= WORK TASK =
In the data below, locate the line containing "[(609,41),(599,43),(602,61),(609,60),(609,41)]" and the line containing "[(499,361),(475,362),(476,374),(499,374),(499,361)]", then retype both and everything between them exactly. Pictures are not part of the copy.

= DATA TO USE =

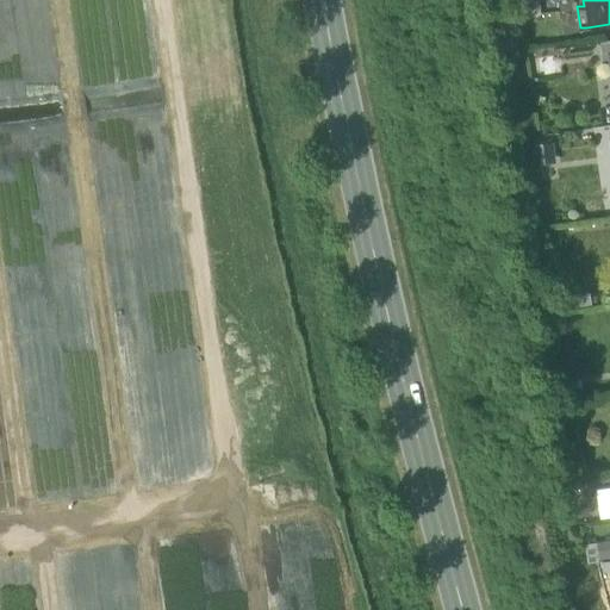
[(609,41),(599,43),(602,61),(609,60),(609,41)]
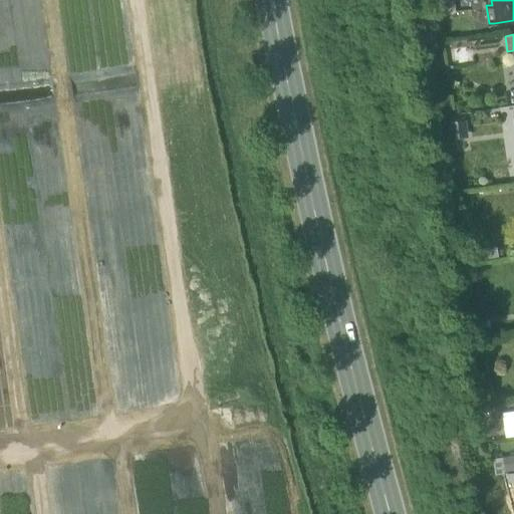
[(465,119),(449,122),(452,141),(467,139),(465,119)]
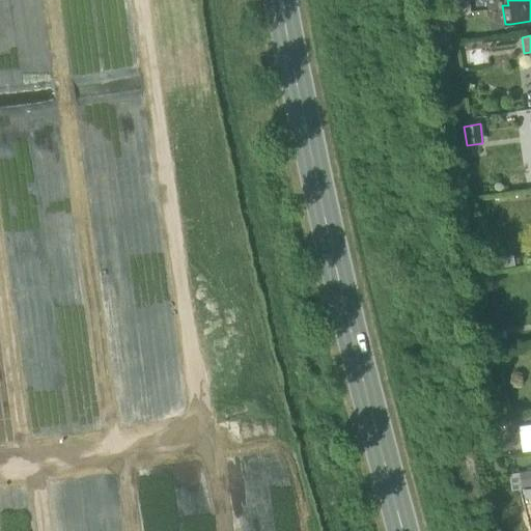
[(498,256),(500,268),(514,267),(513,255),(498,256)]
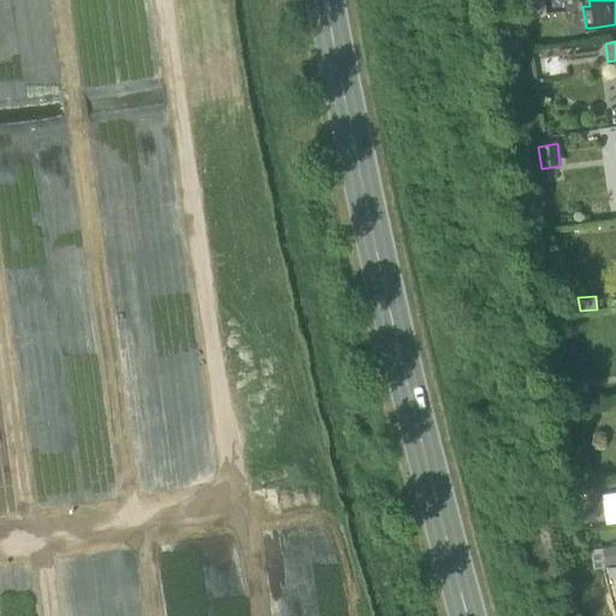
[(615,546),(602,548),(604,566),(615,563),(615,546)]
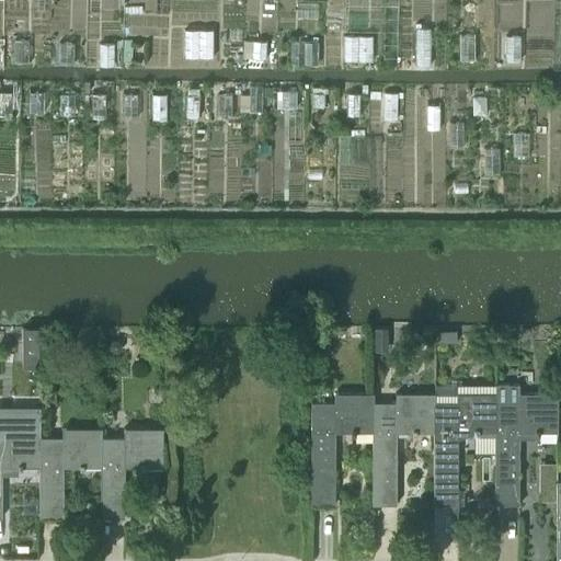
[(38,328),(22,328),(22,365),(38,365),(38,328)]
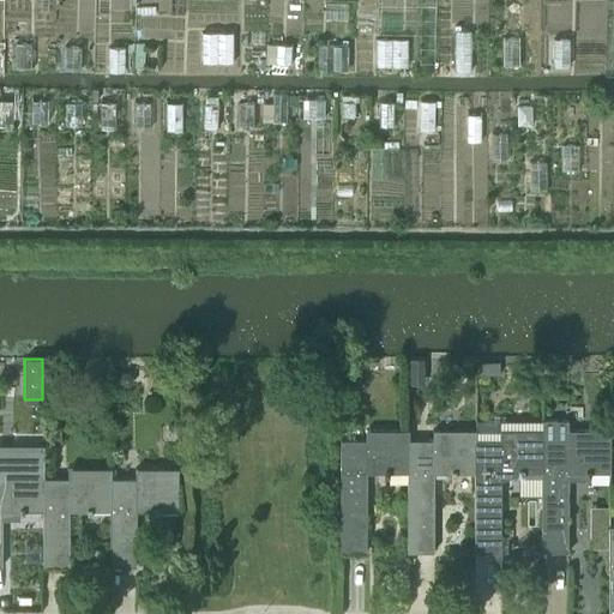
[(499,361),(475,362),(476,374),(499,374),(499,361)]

--

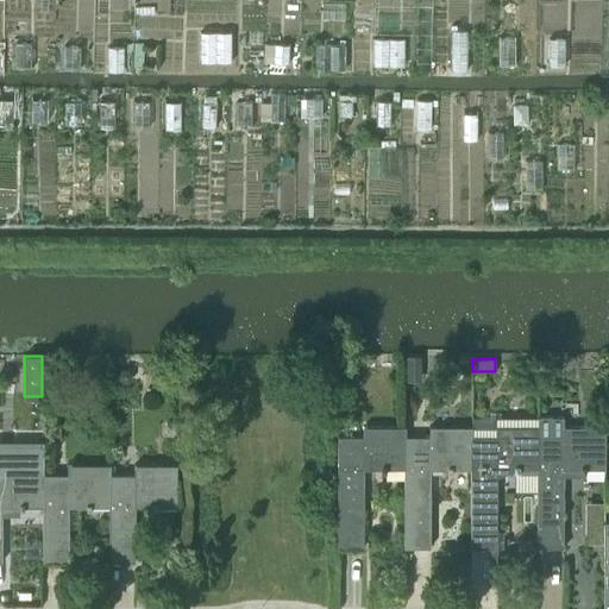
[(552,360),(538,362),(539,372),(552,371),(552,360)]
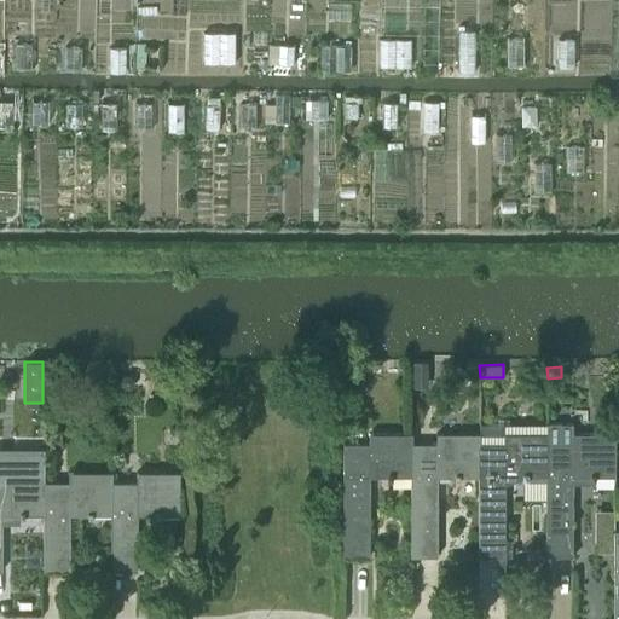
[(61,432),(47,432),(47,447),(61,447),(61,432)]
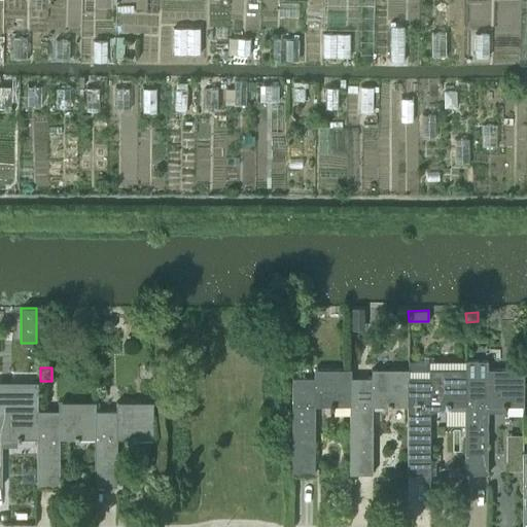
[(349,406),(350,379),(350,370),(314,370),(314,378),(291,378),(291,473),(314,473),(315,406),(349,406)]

= WORKED SOLUTION =
[(609,41),(599,43),(602,61),(609,60),(609,41)]
[(465,119),(449,122),(452,141),(467,139),(465,119)]
[(498,256),(500,268),(514,267),(513,255),(498,256)]
[(615,546),(602,548),(604,566),(615,563),(615,546)]
[(38,328),(22,328),(22,365),(38,365),(38,328)]
[(499,361),(475,362),(476,374),(499,374),(499,361)]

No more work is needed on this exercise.